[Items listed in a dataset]
....................

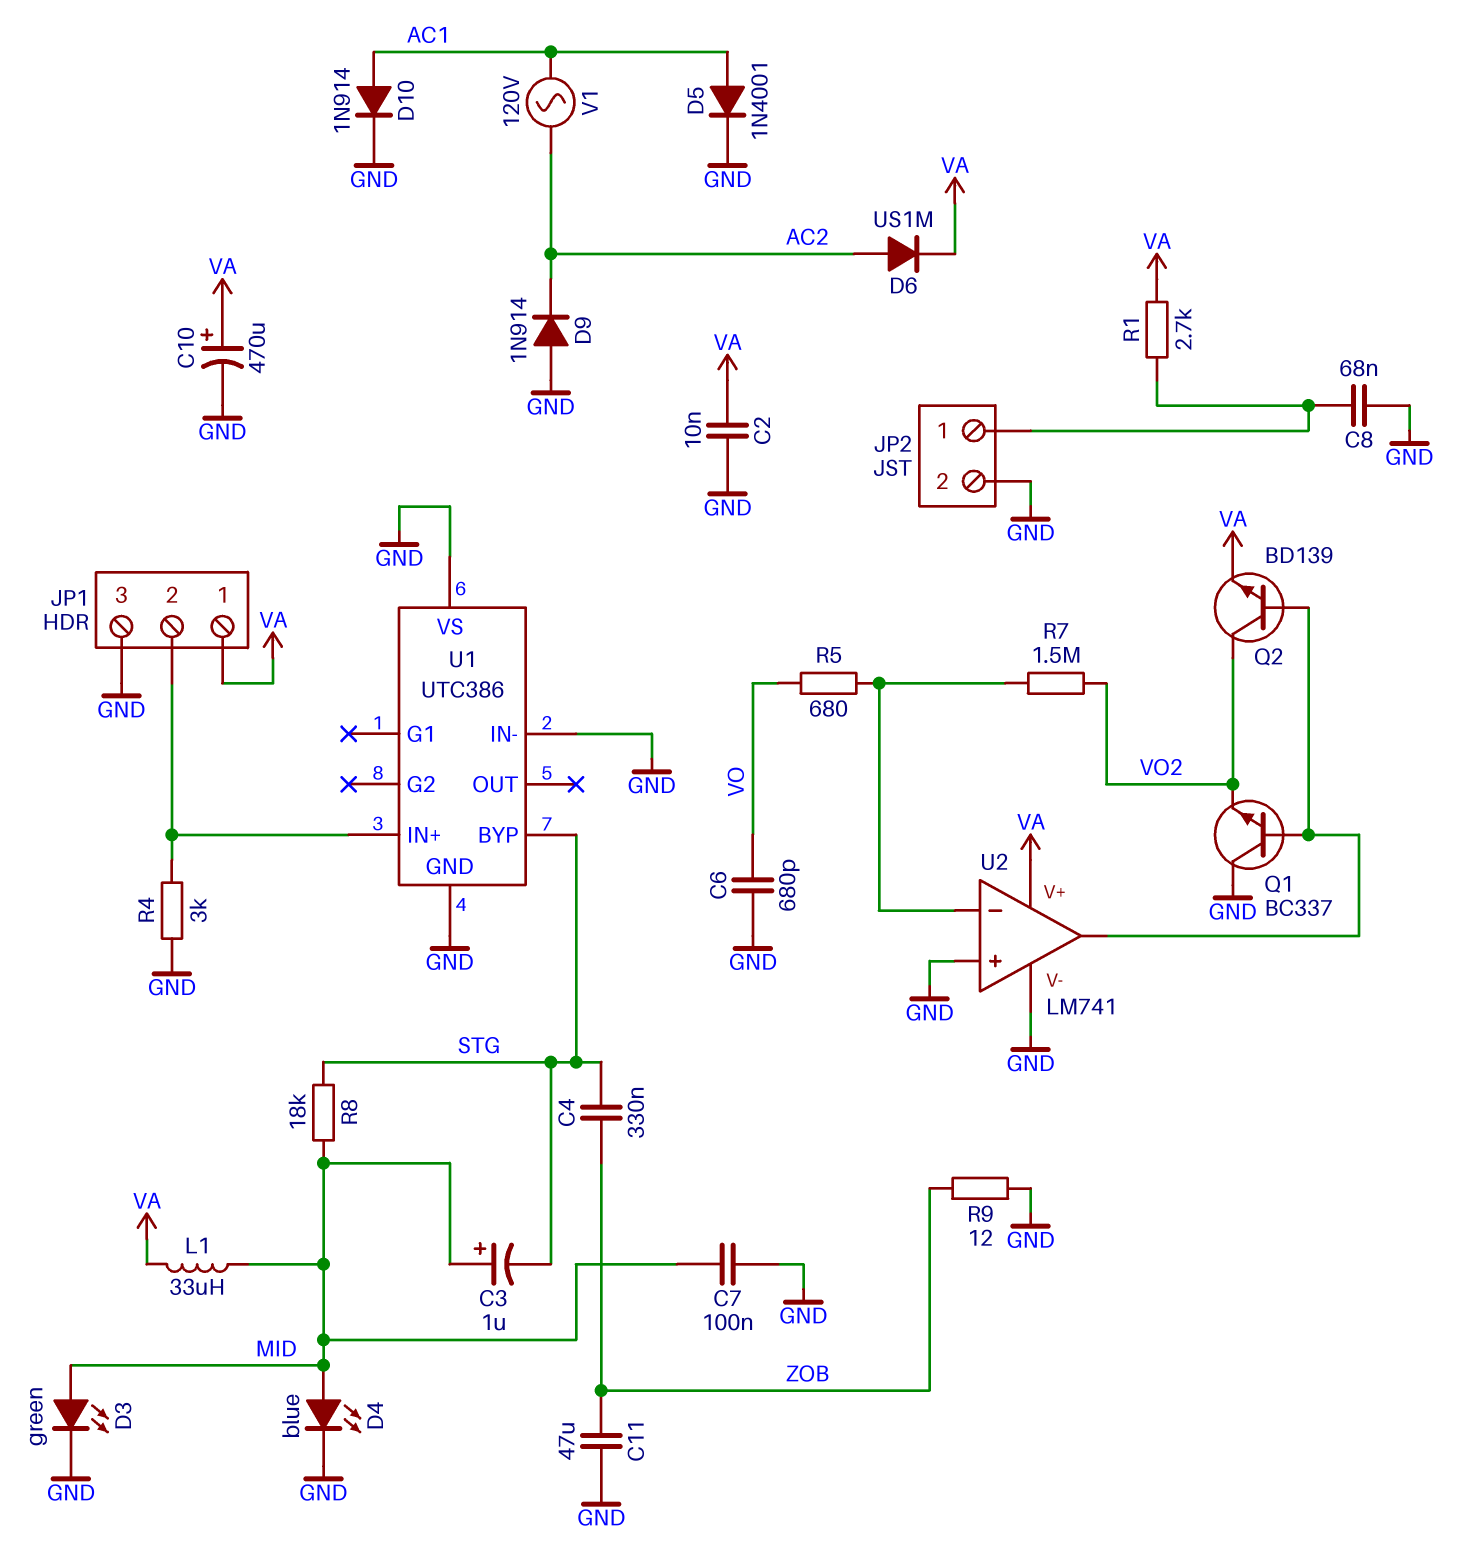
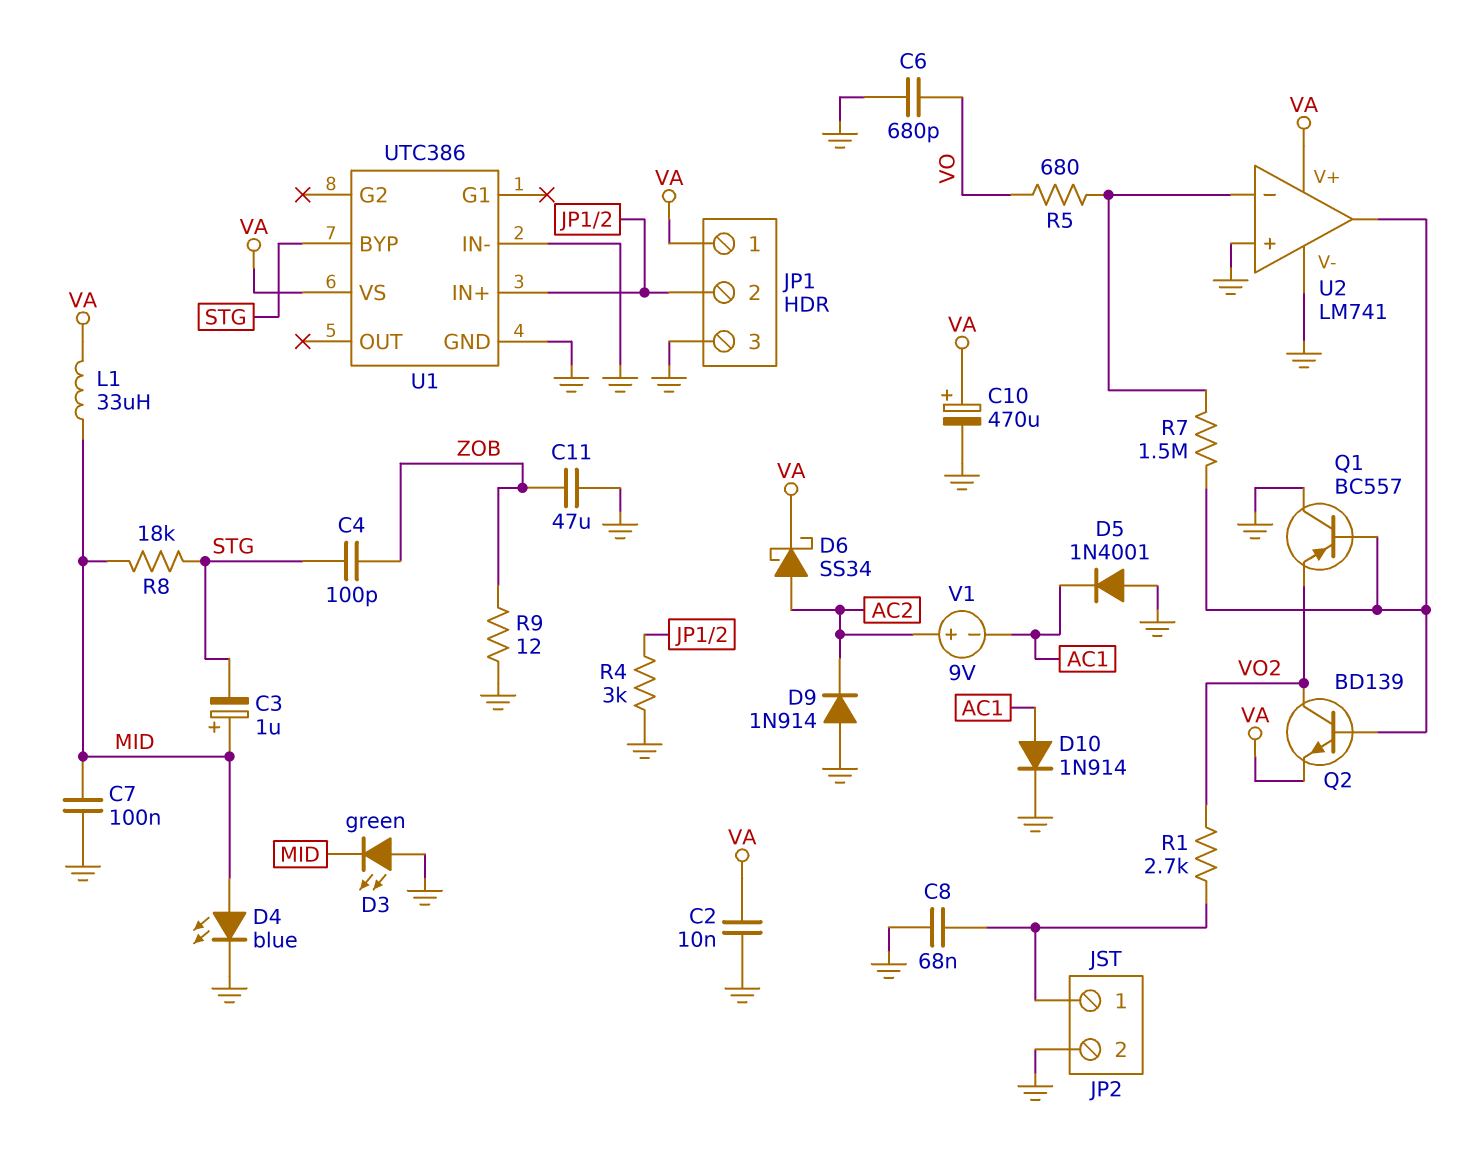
C4: 330nF (STG, ZOB) -> 100pF (STG, ZOB)
D3: LED green (A MID, K GND) -> LED green (A GND, K MID)
D5: diode 1N4001 (A AC1, K GND) -> diode 1N4001 (A GND, K AC1)
D6: diode US1M (A AC2, K VA) -> schottky SS34 (A AC2, K VA)
Q1: NPN BC337 (B U2/out, C GND, E VO2) -> PNP BC557 (B U2/out, C GND, E VO2)
R1: 2.7k (JP2/1, VA) -> 2.7k (JP2/1, VO2)
R7: 1.5M (U2/in-, VO2) -> 1.5M (U2/in-, U2/out)
U1 pin VS: GND -> VA
V1: AC 120V (AC1, AC2) -> 9V (plus AC2, minus AC1)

....................

[Directions for this task]:
If a record holds a picture, leave the picture out, but repeat every line exactly.

[Answer for the task]:
C4: 330nF (STG, ZOB) -> 100pF (STG, ZOB)
D3: LED green (A MID, K GND) -> LED green (A GND, K MID)
D5: diode 1N4001 (A AC1, K GND) -> diode 1N4001 (A GND, K AC1)
D6: diode US1M (A AC2, K VA) -> schottky SS34 (A AC2, K VA)
Q1: NPN BC337 (B U2/out, C GND, E VO2) -> PNP BC557 (B U2/out, C GND, E VO2)
R1: 2.7k (JP2/1, VA) -> 2.7k (JP2/1, VO2)
R7: 1.5M (U2/in-, VO2) -> 1.5M (U2/in-, U2/out)
U1 pin VS: GND -> VA
V1: AC 120V (AC1, AC2) -> 9V (plus AC2, minus AC1)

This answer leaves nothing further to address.